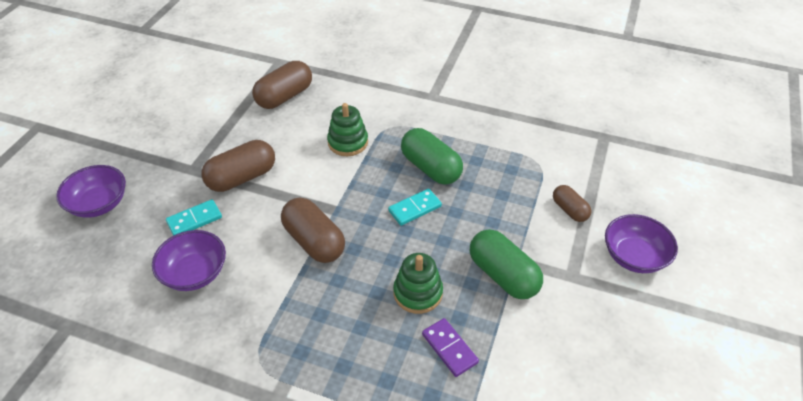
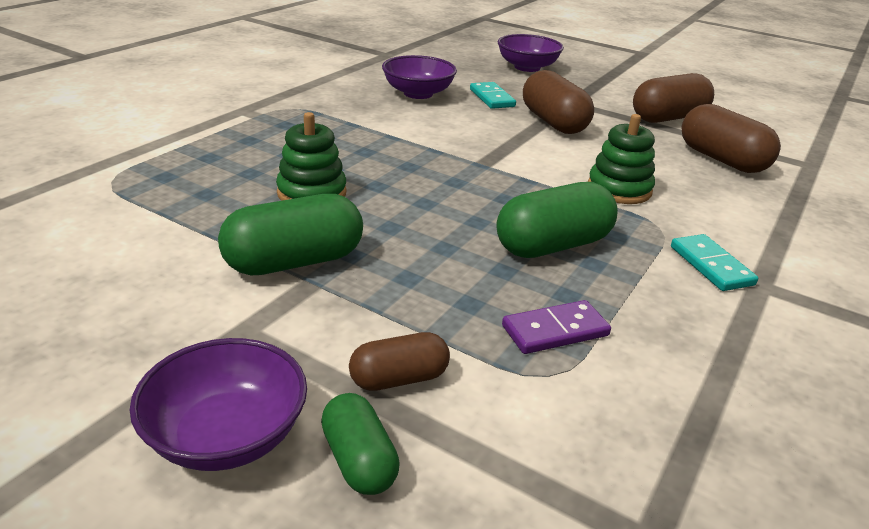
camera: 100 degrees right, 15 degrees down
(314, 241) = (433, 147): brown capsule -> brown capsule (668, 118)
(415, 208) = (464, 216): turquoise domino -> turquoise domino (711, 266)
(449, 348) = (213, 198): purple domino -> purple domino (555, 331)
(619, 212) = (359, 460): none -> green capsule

...

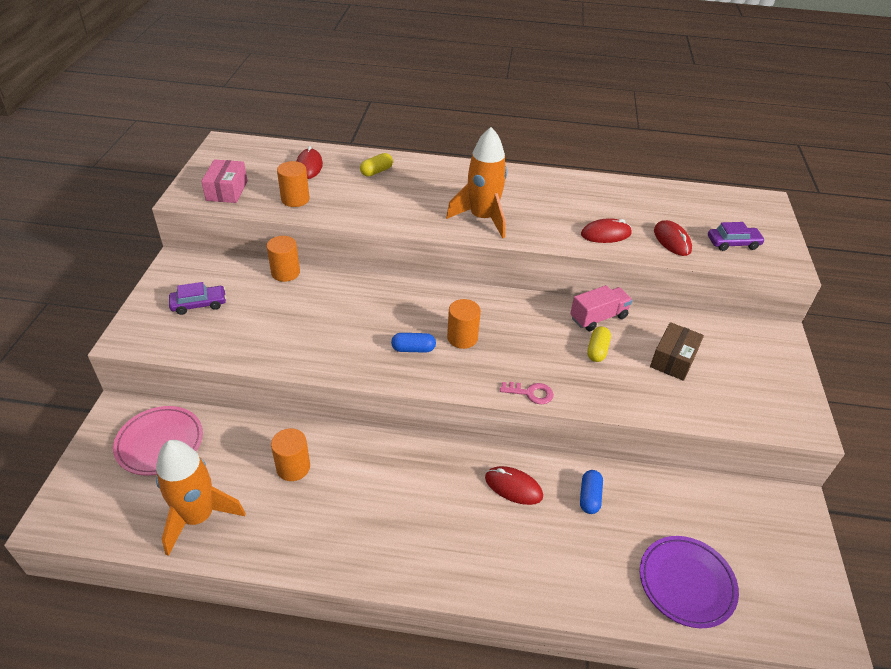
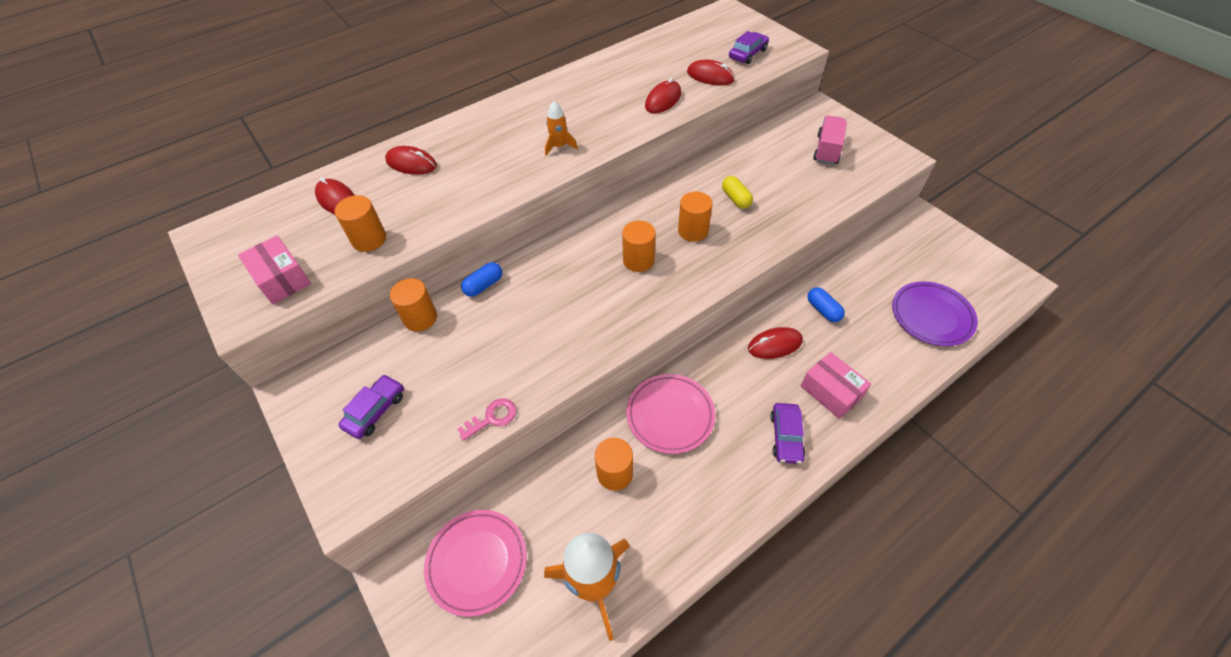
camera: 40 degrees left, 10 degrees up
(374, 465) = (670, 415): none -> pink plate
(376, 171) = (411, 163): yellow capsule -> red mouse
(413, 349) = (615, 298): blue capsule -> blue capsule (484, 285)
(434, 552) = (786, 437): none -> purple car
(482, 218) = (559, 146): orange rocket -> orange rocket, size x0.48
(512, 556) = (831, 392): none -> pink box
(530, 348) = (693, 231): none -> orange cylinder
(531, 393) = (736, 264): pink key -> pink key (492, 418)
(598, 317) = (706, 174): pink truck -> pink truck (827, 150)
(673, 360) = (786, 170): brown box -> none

*TASK INSTRUCTIONS*: Produce a word-for-word copy of everything above from the line holding "camera: 100 degrees right, 15 degrees down" down to the line holding "(619, 212) = (359, 460): none", with both of those lines kept.

*RESPONSE TO THIS EXERCISE*:
camera: 100 degrees right, 15 degrees down
(314, 241) = (433, 147): brown capsule -> brown capsule (668, 118)
(415, 208) = (464, 216): turquoise domino -> turquoise domino (711, 266)
(449, 348) = (213, 198): purple domino -> purple domino (555, 331)
(619, 212) = (359, 460): none -> green capsule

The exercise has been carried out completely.